▶ **Data to examine**
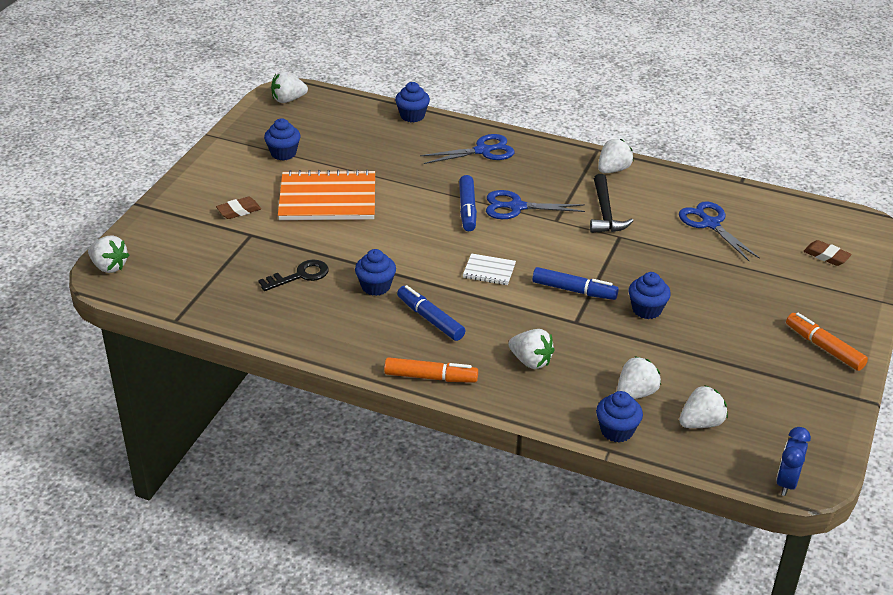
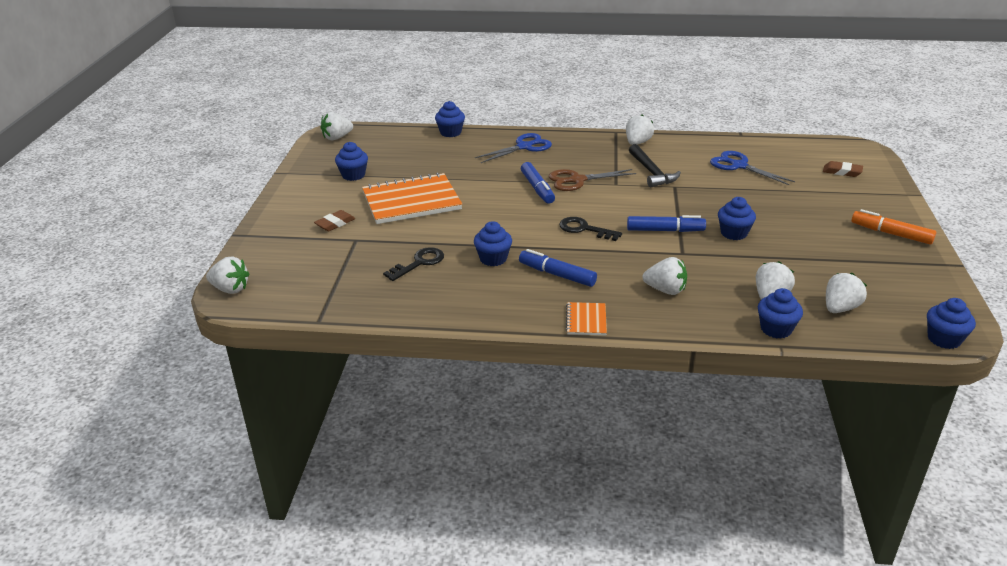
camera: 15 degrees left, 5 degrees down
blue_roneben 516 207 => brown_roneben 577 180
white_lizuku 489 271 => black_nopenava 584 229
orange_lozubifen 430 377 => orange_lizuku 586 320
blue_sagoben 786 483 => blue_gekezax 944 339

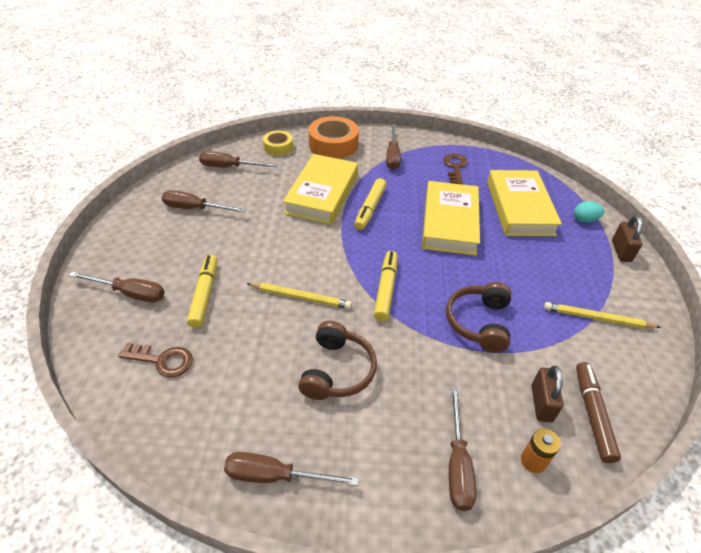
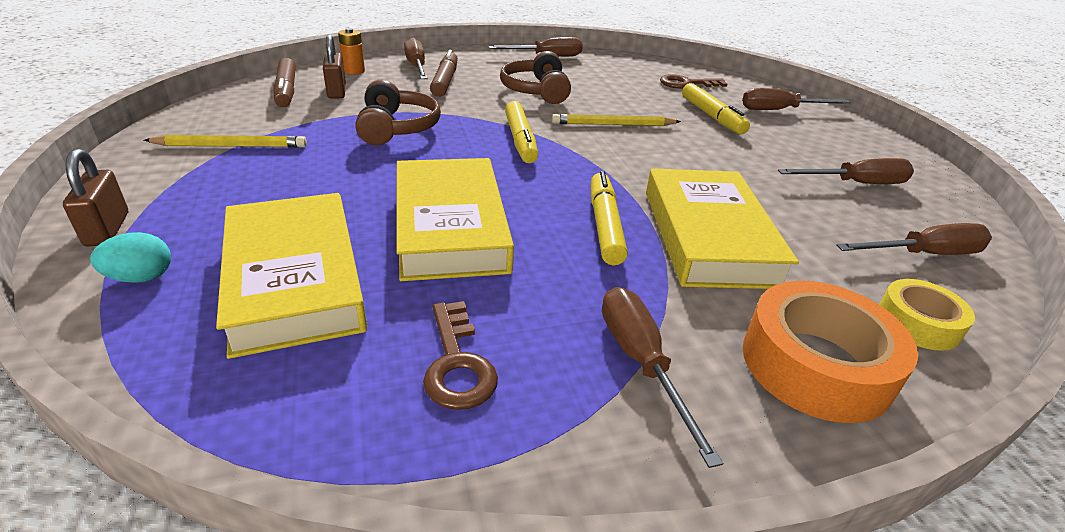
camera: 160 degrees right, 10 degrees down
nothing => brown_lozubifen 445 81

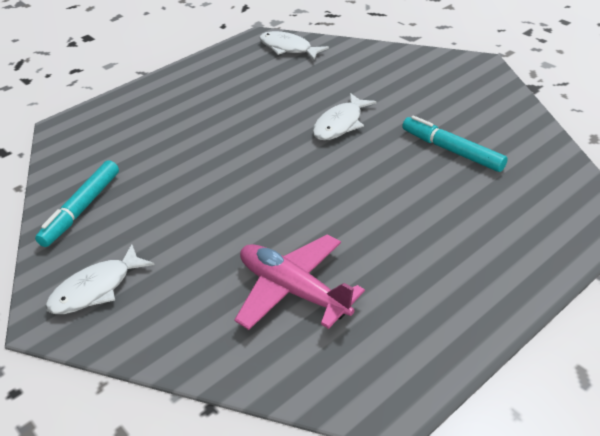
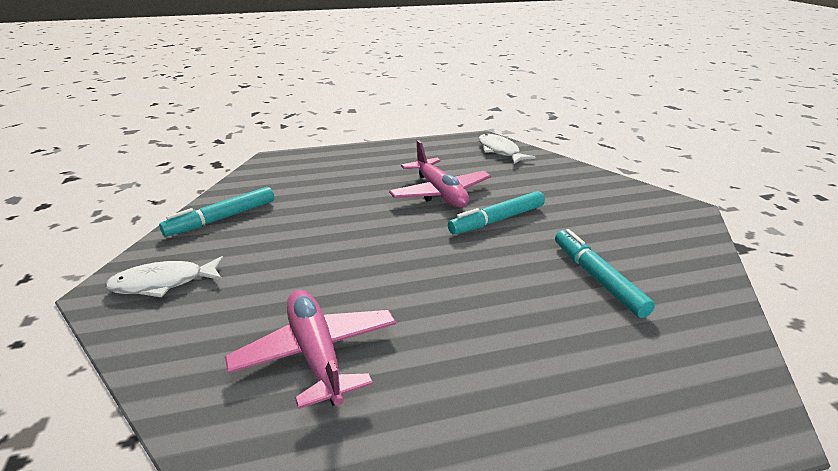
camera: 25 degrees right, 10 degrees down
nothing => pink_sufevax 440 193
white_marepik 340 124 => turquoise_lozubifen 497 220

▶ **Aim of the task**
Where the line containing "blue_sagoben 786 483 => blue_gekezax 944 339" appears above, start there and set down each line exactly through the last line of the data; leave out every picture.

▶ **Solution to this task**
blue_sagoben 786 483 => blue_gekezax 944 339

camera: 160 degrees right, 10 degrees down
nothing => brown_lozubifen 445 81

camera: 25 degrees right, 10 degrees down
nothing => pink_sufevax 440 193
white_marepik 340 124 => turquoise_lozubifen 497 220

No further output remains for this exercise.